→ EXERCISE PROMPT
Every line below must be reproduced exactly; no pictures are to be included.

→ SUPPLIED MATERIAL
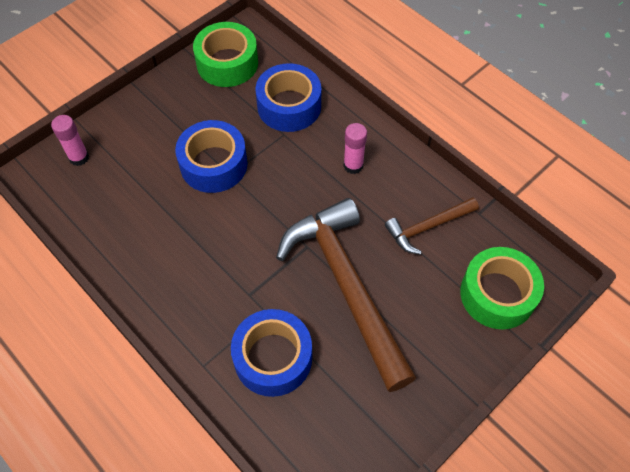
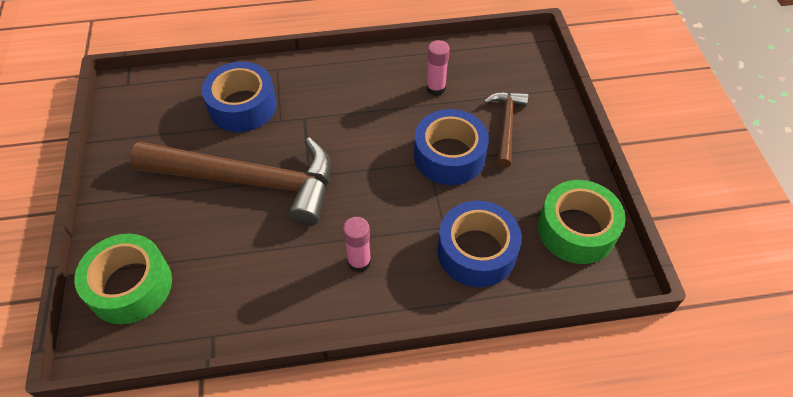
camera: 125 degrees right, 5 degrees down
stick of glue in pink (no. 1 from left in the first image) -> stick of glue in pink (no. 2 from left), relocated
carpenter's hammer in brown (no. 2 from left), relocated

→ OUTPUT FOR THIS TASK
camera: 125 degrees right, 5 degrees down
stick of glue in pink (no. 1 from left in the first image) -> stick of glue in pink (no. 2 from left), relocated
carpenter's hammer in brown (no. 2 from left), relocated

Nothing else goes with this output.